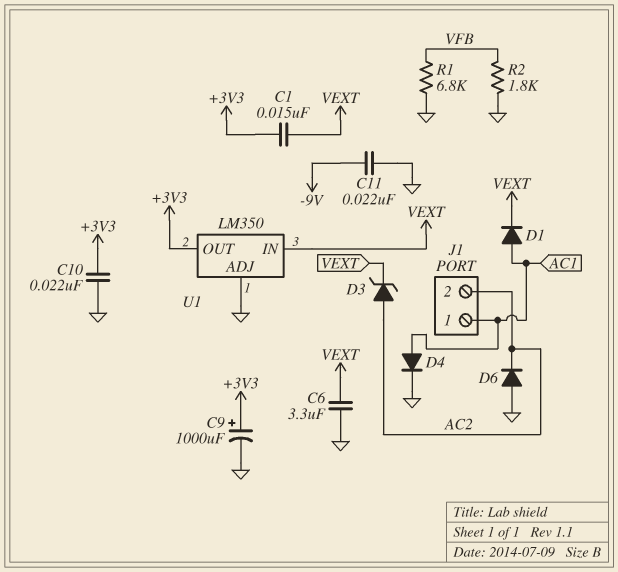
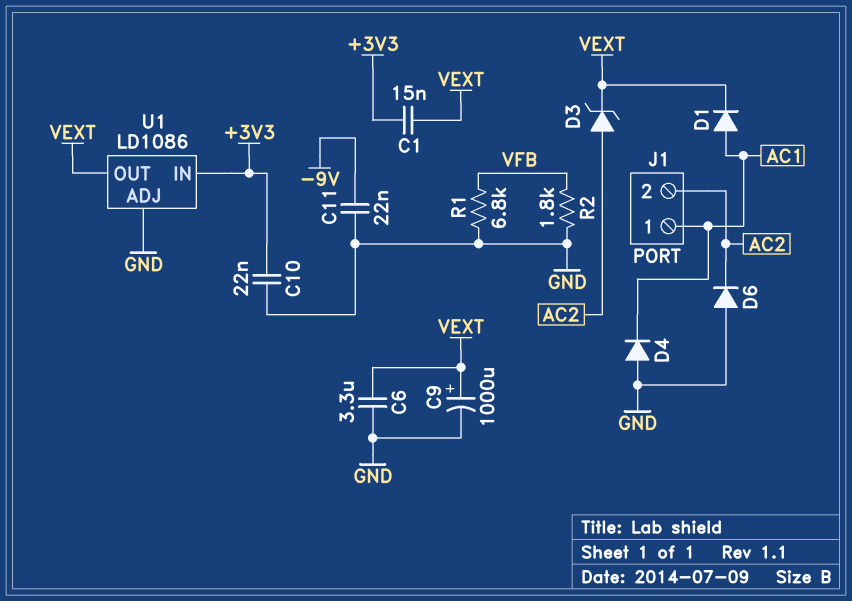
C9: 1000uF (plus +3V3, minus GND) -> 1000uF (plus VEXT, minus GND)
D4: diode (A AC1, K GND) -> diode (A GND, K AC1)
U1: LM350 -> LD1086
U1 pin IN: VEXT -> +3V3
U1 pin OUT: +3V3 -> VEXT

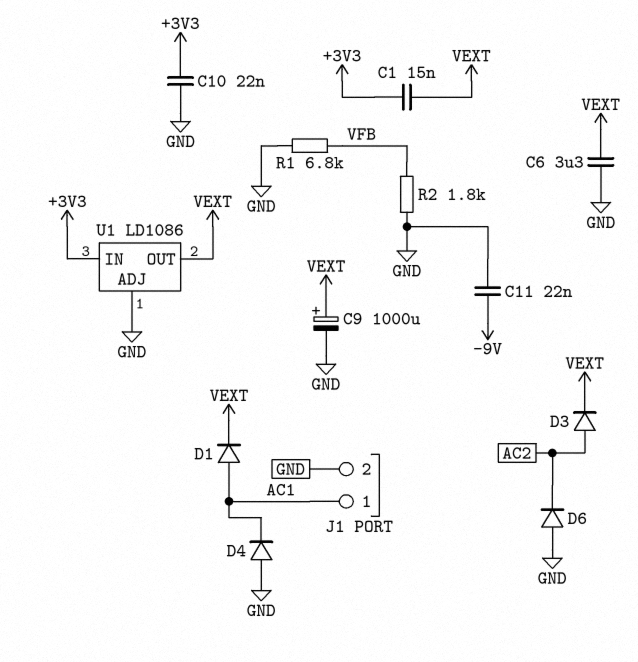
D3: zener (A AC2, K VEXT) -> diode (A AC2, K VEXT)
J1 pin 2: AC2 -> GND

──────

**TASK DESCRIPTION**
Which of the lines in the data contain the string "diode"? Return each one.

**FINISHED TASK**
D4: diode (A AC1, K GND) -> diode (A GND, K AC1)
D3: zener (A AC2, K VEXT) -> diode (A AC2, K VEXT)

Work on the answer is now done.